## [BRIEF]
Transcribe everything in the records exactly. Skip the images.
+-------+
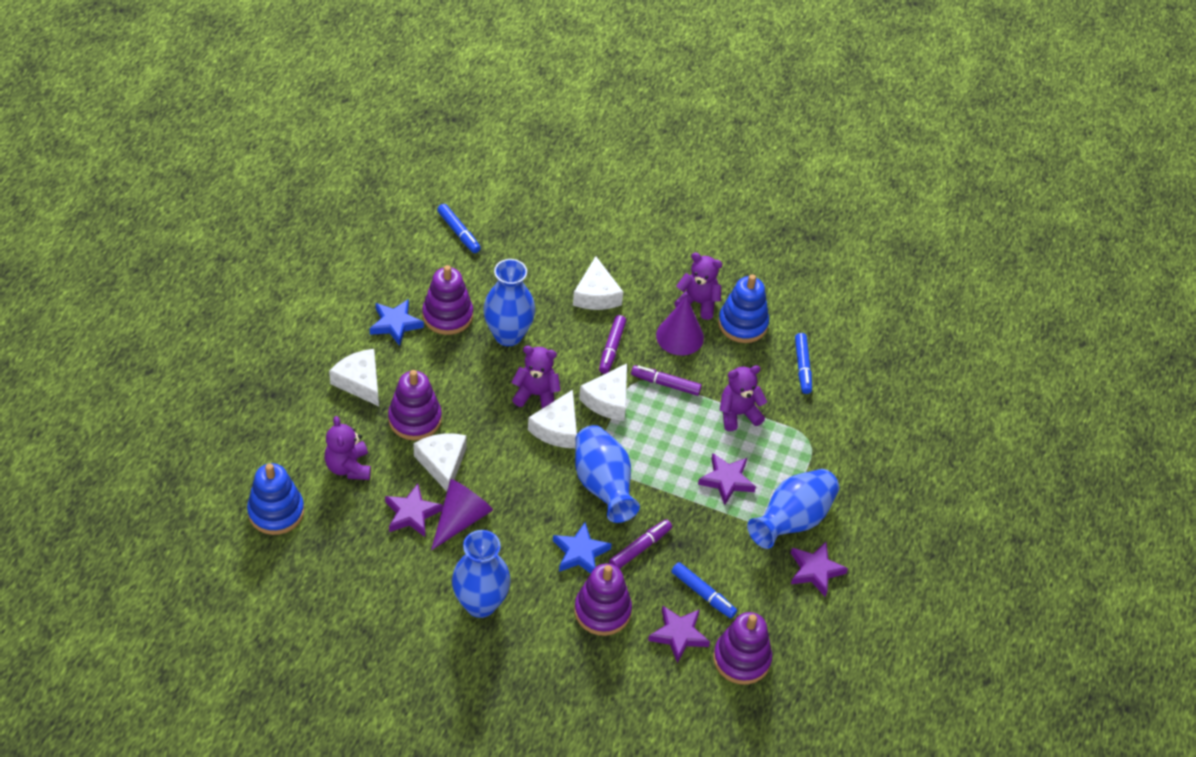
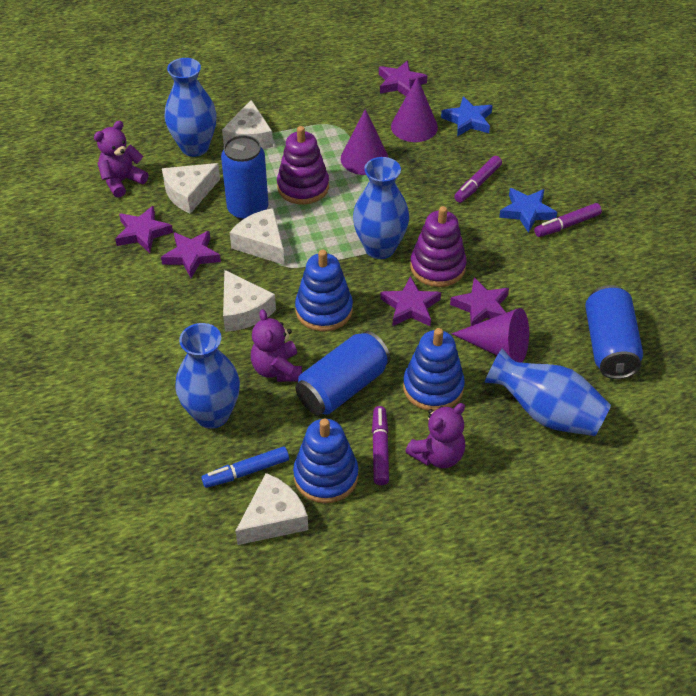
blue can: 0 -> 3
blue marker: 3 -> 1
blue stacking toy: 2 -> 3
purple cone: 2 -> 3
purple stacking toy: 4 -> 2
purple star: 4 -> 5
purple teddy bear: 4 -> 3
+-------+
## [SOLUTION]
blue can: 0 -> 3
blue marker: 3 -> 1
blue stacking toy: 2 -> 3
purple cone: 2 -> 3
purple stacking toy: 4 -> 2
purple star: 4 -> 5
purple teddy bear: 4 -> 3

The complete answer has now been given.